DO THIS – Return each line below that contains the string "above". Case counts.

Questions about scenes shown in pictures –
** START **

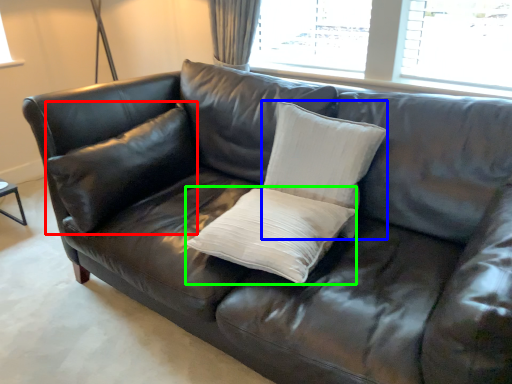
Question: Considering the real-world distances, which object is farthest from pillow (highlighted by a red box)? pillow (highlighted by a blue box) or pillow (highlighted by a green box)?

Choices:
 (A) pillow
 (B) pillow

Answer: (A)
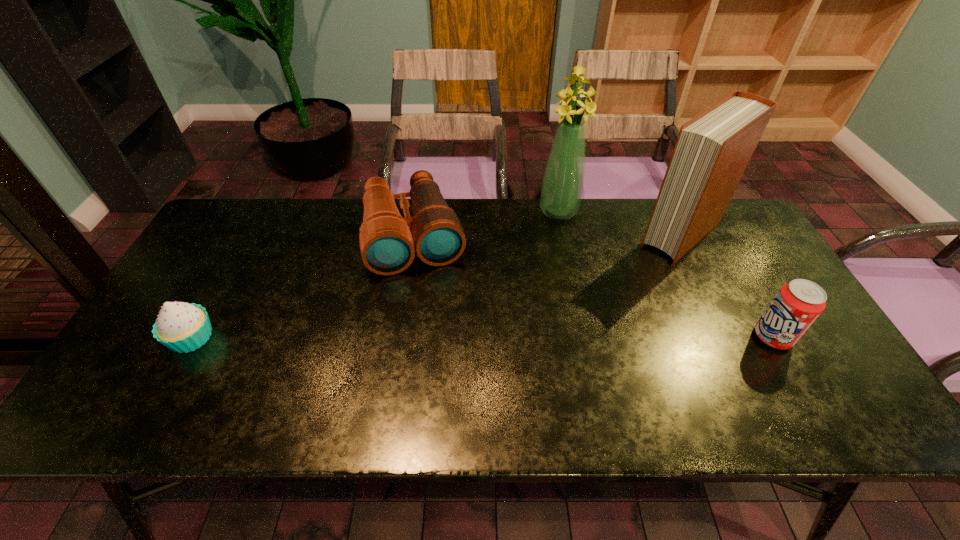
Where is `empty location between the binoculars and the soda can`? The width and height of the screenshot is (960, 540). empty location between the binoculars and the soda can is located at coordinates (593, 286).

Find the location of `vacant area that lies between the bouquet and the second tallest object`. vacant area that lies between the bouquet and the second tallest object is located at coordinates coord(620,224).

Choose which object is the fourth nearest neighbor to the third object from right to left. Please provide its 2D coordinates. Your answer should be formatted as a tuple, i.e. [(x, y)], where the tuple contains the x and y coordinates of a point satisfying the conditions above.

[(182, 327)]

Identify which object is located as the third nearest to the soda can. Please provide its 2D coordinates. Your answer should be formatted as a tuple, i.e. [(x, y)], where the tuple contains the x and y coordinates of a point satisfying the conditions above.

[(386, 244)]

You are a GUI agent. You are given a task and a screenshot of the screen. Output one action in this format:
    pyautogui.click(x=<x>, y=<y>)
    Task: Click on the vacant space that satisfies the following two spatial constraints: 1. on the front side of the soda can; 2. on the surface of the fourth shortest object
    This screenshot has height=540, width=960.
    Given the screenshot: What is the action you would take?
    pyautogui.click(x=731, y=337)

Where is `free space in the image that satisfies the following two spatial constraints: 1. on the back side of the cupcake; 2. on the left side of the hardback book`? free space in the image that satisfies the following two spatial constraints: 1. on the back side of the cupcake; 2. on the left side of the hardback book is located at coordinates (250, 235).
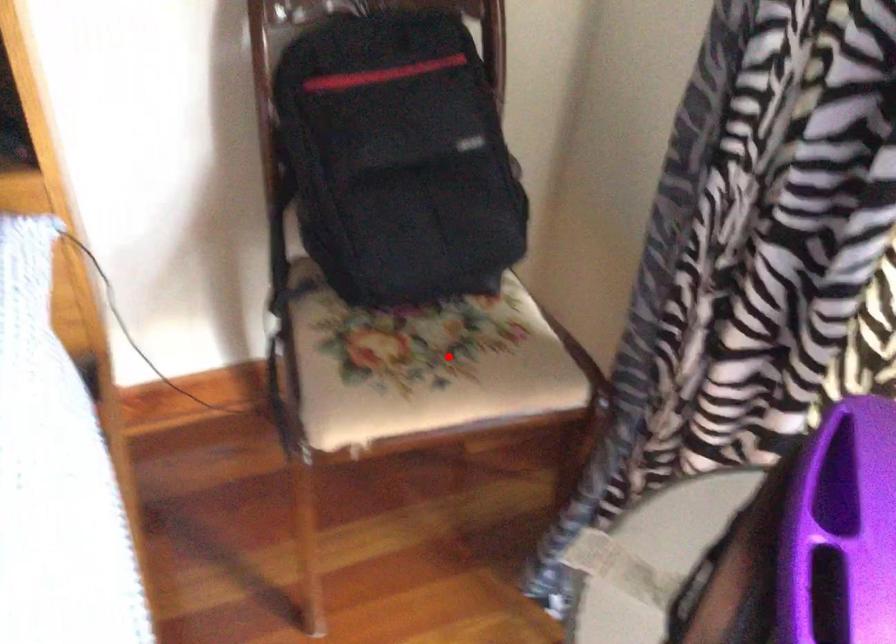
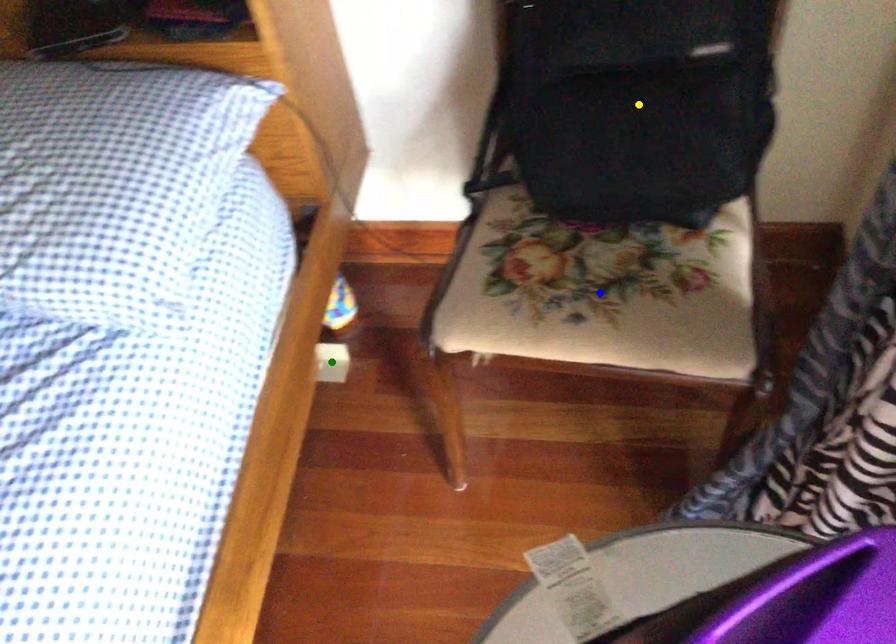
Question: I am providing you with two images of the same scene from different viewpoints. A red point is marked on the first image. You are given multiple points on the second image. Which mark in image 2 goes with the point in image 1?

Choices:
 (A) blue point
 (B) yellow point
 (C) green point

Answer: (A)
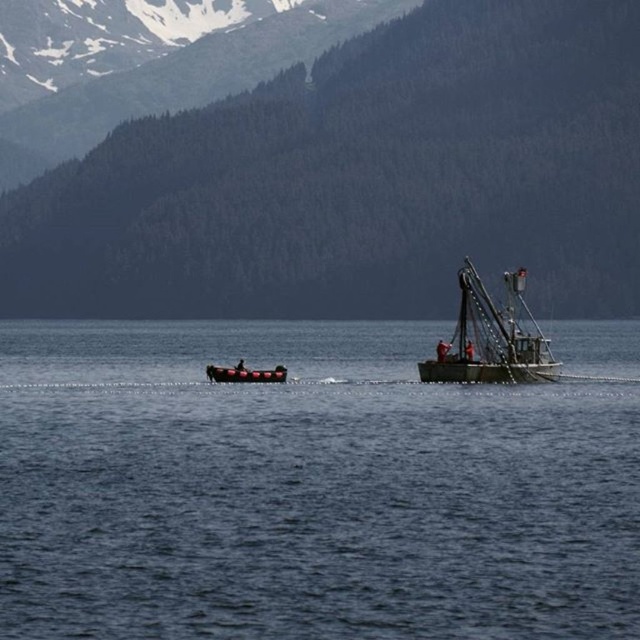
Question: Which point appears closest to the camera in this image?

Choices:
 (A) (540, 506)
 (B) (406, 205)

Answer: (A)

Question: Is blue water at center to the right of green forested mountain at upper center from the viewer's perspective?

Choices:
 (A) no
 (B) yes

Answer: (A)

Question: Which of these objects is positioned farthest from the green forested mountain at upper center?

Choices:
 (A) greenish metallic fishing boat at center
 (B) rubberized red inflatable boat at center
 (C) blue water at center

Answer: (B)

Question: Can you confirm if blue water at center is positioned to the right of green forested mountain at upper center?

Choices:
 (A) no
 (B) yes

Answer: (A)

Question: Considering the real-world distances, which object is farthest from the greenish metallic fishing boat at center?

Choices:
 (A) green forested mountain at upper center
 (B) rubberized red inflatable boat at center
 (C) blue water at center

Answer: (A)

Question: Is blue water at center in front of greenish metallic fishing boat at center?

Choices:
 (A) yes
 (B) no

Answer: (A)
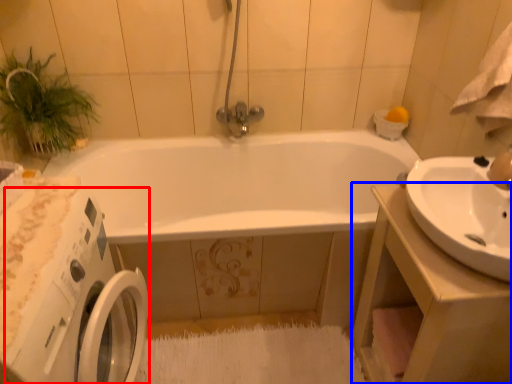
Question: Which object is further to the camera taking this photo, washing machine (highlighted by a red box) or counter top (highlighted by a blue box)?

Choices:
 (A) washing machine
 (B) counter top

Answer: (B)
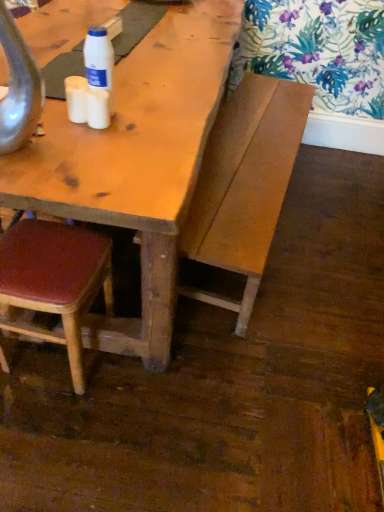
Question: Considering the relative sizes of white plastic bottle at upper center and white matte cup at center, placed as the first coffee cup when sorted from left to right, in the image provided, is white plastic bottle at upper center shorter than white matte cup at center, placed as the first coffee cup when sorted from left to right,?

Choices:
 (A) yes
 (B) no

Answer: (B)

Question: Is white plastic bottle at upper center at the left side of white matte cup at center, placed as the first coffee cup when sorted from left to right?

Choices:
 (A) yes
 (B) no

Answer: (B)

Question: Can you confirm if white plastic bottle at upper center is positioned to the right of white matte cup at center, arranged as the second coffee cup when viewed from the right?

Choices:
 (A) no
 (B) yes

Answer: (B)

Question: Is white plastic bottle at upper center positioned beyond the bounds of white matte cup at center, arranged as the second coffee cup when viewed from the right?

Choices:
 (A) yes
 (B) no

Answer: (A)

Question: Does white plastic bottle at upper center have a greater width compared to white matte cup at center, arranged as the second coffee cup when viewed from the right?

Choices:
 (A) no
 (B) yes

Answer: (B)

Question: Looking at their shapes, would you say wooden bench at center is wider or thinner than white matte cup at center, placed as the first coffee cup when sorted from left to right?

Choices:
 (A) thin
 (B) wide

Answer: (B)

Question: Is wooden bench at center situated inside white matte cup at center, arranged as the second coffee cup when viewed from the right, or outside?

Choices:
 (A) outside
 (B) inside

Answer: (A)

Question: Is wooden bench at center taller or shorter than white matte cup at center, arranged as the second coffee cup when viewed from the right?

Choices:
 (A) short
 (B) tall

Answer: (B)

Question: Is point (258, 95) positioned closer to the camera than point (72, 96)?

Choices:
 (A) farther
 (B) closer

Answer: (A)

Question: Is point (94, 74) closer or farther from the camera than point (107, 95)?

Choices:
 (A) closer
 (B) farther

Answer: (A)

Question: Considering the relative positions of white plastic bottle at upper center and white matte coffee cup at upper left, arranged as the 1th coffee cup when viewed from the right, in the image provided, is white plastic bottle at upper center to the left or to the right of white matte coffee cup at upper left, arranged as the 1th coffee cup when viewed from the right,?

Choices:
 (A) left
 (B) right

Answer: (A)

Question: Considering the positions of white plastic bottle at upper center and white matte coffee cup at upper left, arranged as the 1th coffee cup when viewed from the right, in the image, is white plastic bottle at upper center taller or shorter than white matte coffee cup at upper left, arranged as the 1th coffee cup when viewed from the right,?

Choices:
 (A) short
 (B) tall

Answer: (B)

Question: Considering their positions, is white plastic bottle at upper center located in front of or behind white matte coffee cup at upper left, the second coffee cup positioned from the left?

Choices:
 (A) front
 (B) behind

Answer: (A)

Question: From the image's perspective, is wooden bench at center above or below leatherette chair at lower left?

Choices:
 (A) below
 (B) above

Answer: (B)

Question: Is point (268, 159) closer or farther from the camera than point (82, 387)?

Choices:
 (A) farther
 (B) closer

Answer: (A)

** END **

THE COMPLETED TASK –
Choose which object is the fourth nearest neighbor to the third object from right to left. Please provide its 2D coordinates. Your answer should be formatted as a tuple, i.e. [(x, y)], where the tuple contains the x and y coordinates of a point satisfying the conditions above.
Identify which object is located as the third nearest to the soda can. Please provide its 2D coordinates. Your answer should be formatted as a tuple, i.e. [(x, y)], where the tuple contains the x and y coordinates of a point satisfying the conditions above.
Question: From the image's perspective, is wooden bench at center above or below leatherette chair at lower left?
 (B) above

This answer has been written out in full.